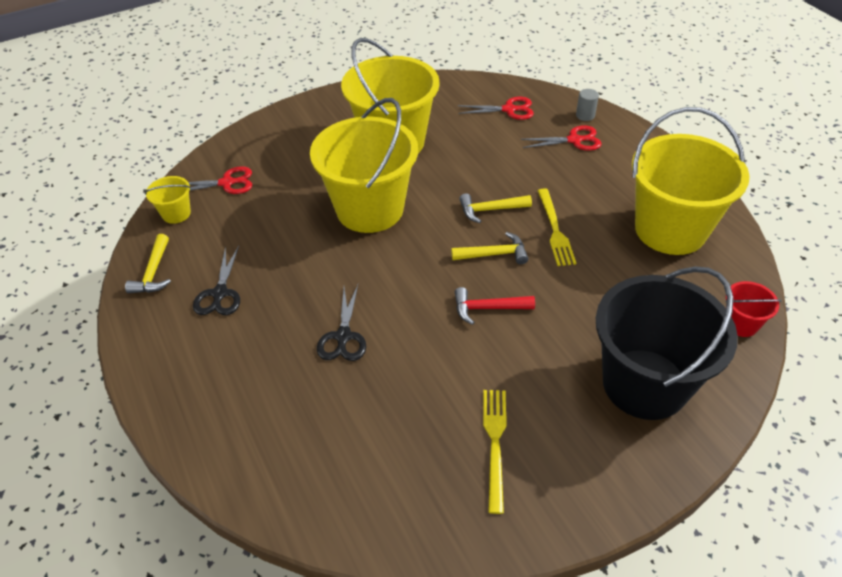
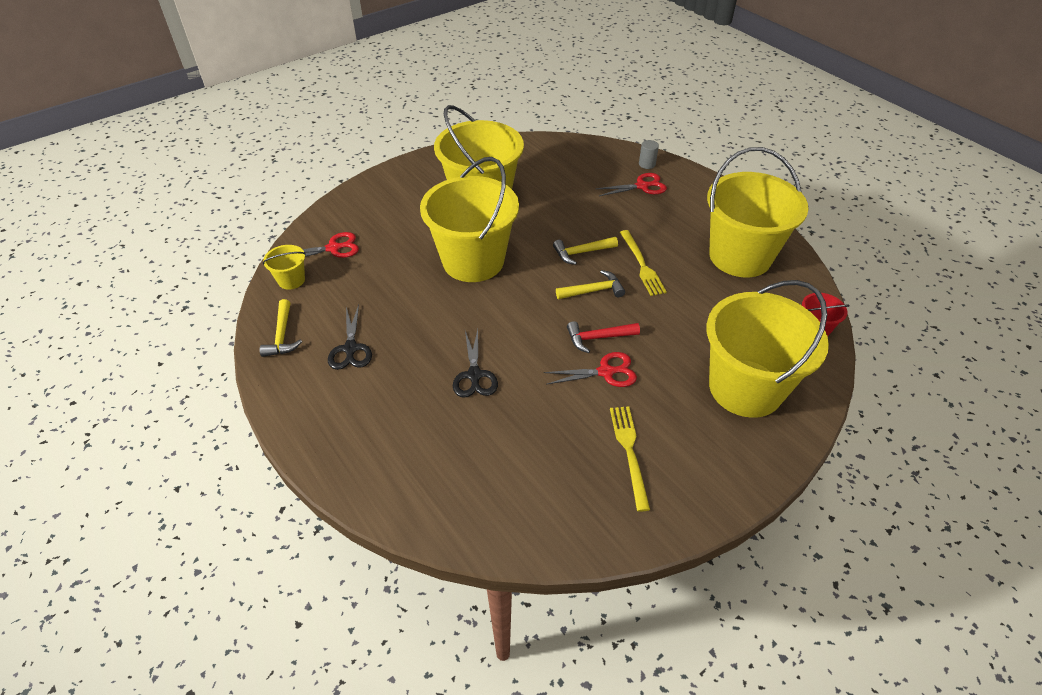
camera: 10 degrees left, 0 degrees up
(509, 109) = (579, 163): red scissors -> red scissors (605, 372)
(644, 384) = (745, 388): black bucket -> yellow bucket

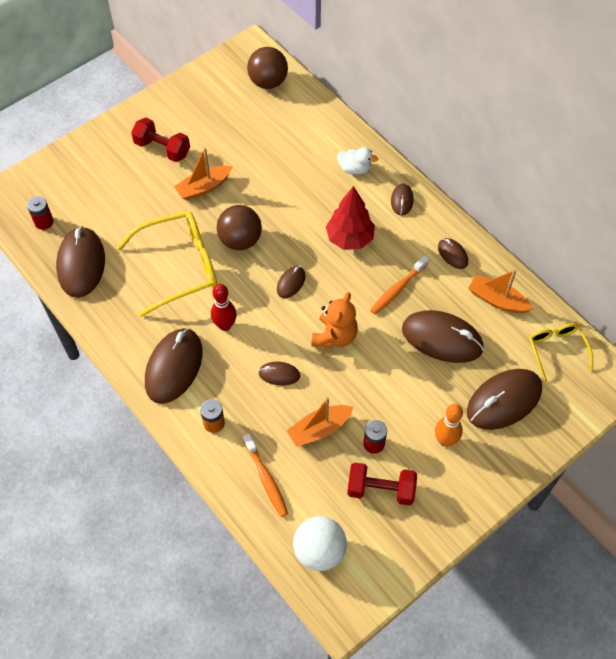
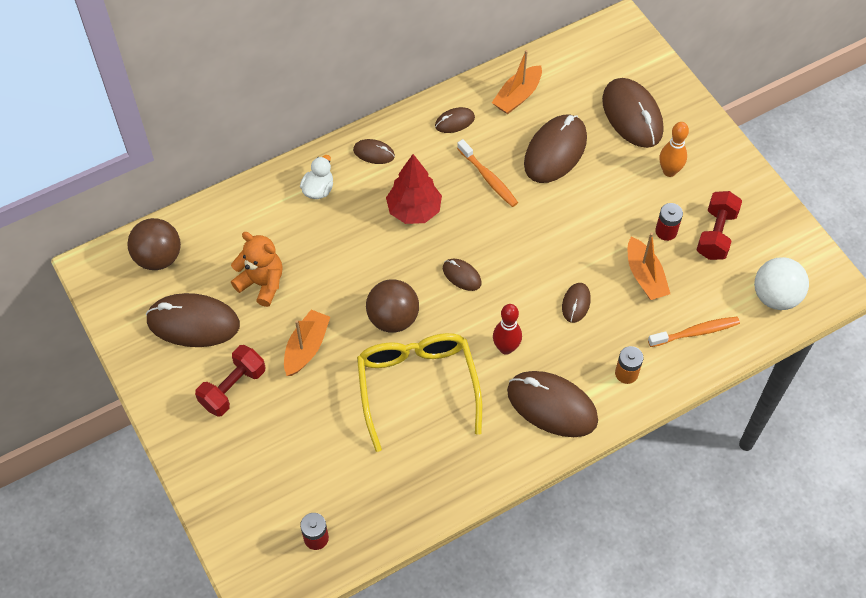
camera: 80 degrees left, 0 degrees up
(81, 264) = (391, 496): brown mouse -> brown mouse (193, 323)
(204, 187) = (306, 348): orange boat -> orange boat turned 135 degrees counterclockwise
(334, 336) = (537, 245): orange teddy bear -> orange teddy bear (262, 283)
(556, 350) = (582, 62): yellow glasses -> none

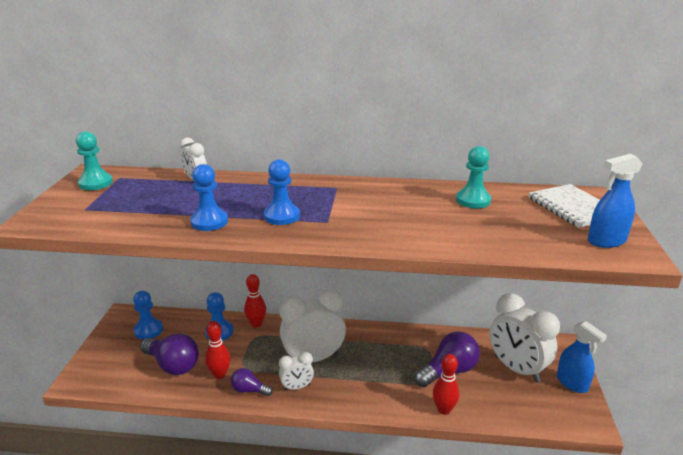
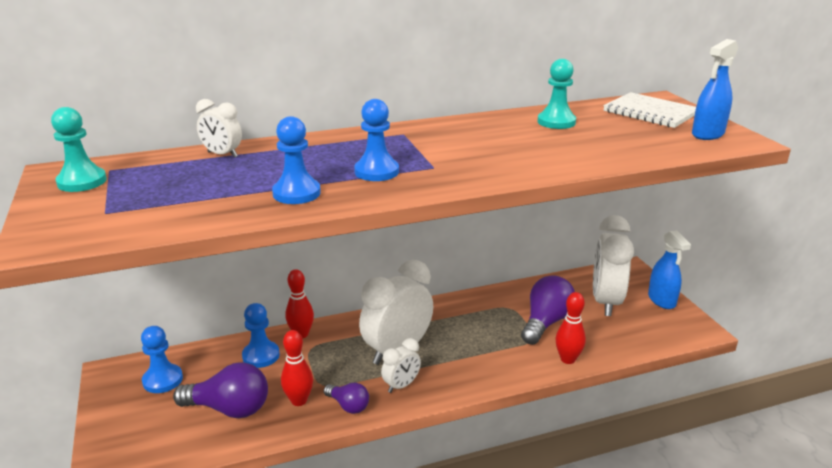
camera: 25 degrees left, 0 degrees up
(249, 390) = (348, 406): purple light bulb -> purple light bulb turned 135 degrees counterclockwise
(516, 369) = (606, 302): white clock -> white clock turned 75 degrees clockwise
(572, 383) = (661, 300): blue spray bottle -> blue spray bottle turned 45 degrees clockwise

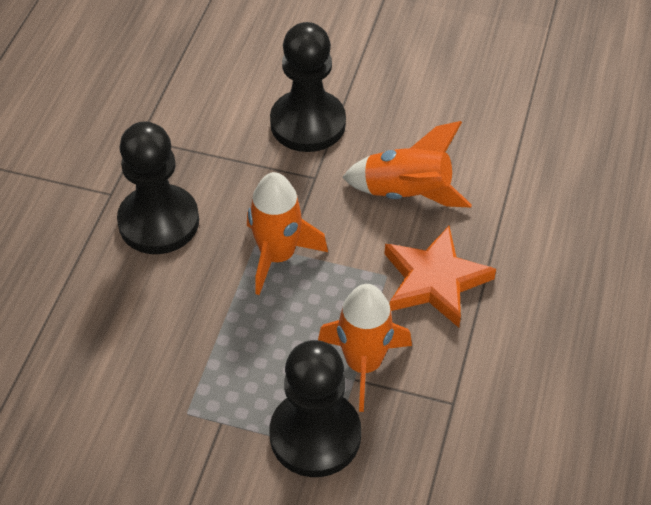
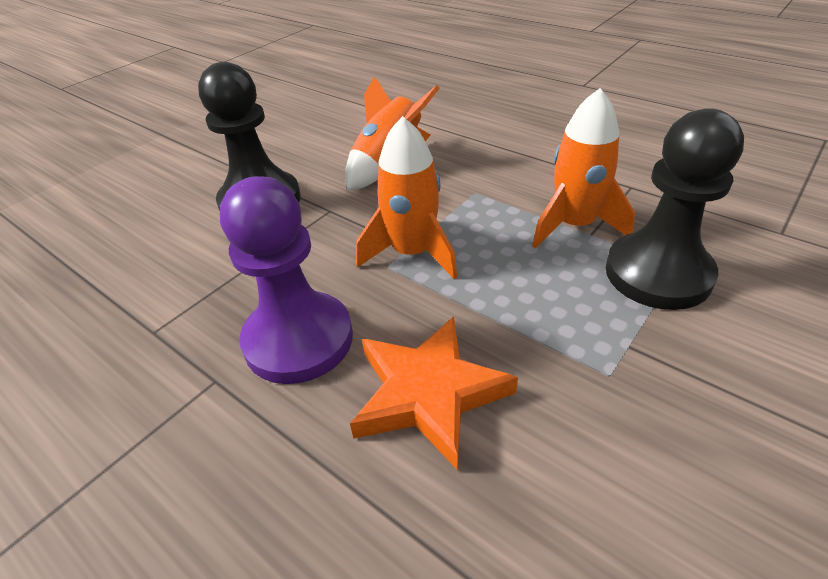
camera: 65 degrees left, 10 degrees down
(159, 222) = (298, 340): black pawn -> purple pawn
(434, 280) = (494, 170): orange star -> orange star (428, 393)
--- --- ---
ASSIGNMENT:
In the listing above, find the line with "(509, 109) = (579, 163): red" and the line with "(204, 187) = (306, 348): orange". Transcribe those two and everything between, exactly, leaving out pictures.

EXERCISE RESPONSE:
(509, 109) = (579, 163): red scissors -> red scissors (605, 372)
(644, 384) = (745, 388): black bucket -> yellow bucket

camera: 80 degrees left, 0 degrees up
(81, 264) = (391, 496): brown mouse -> brown mouse (193, 323)
(204, 187) = (306, 348): orange boat -> orange boat turned 135 degrees counterclockwise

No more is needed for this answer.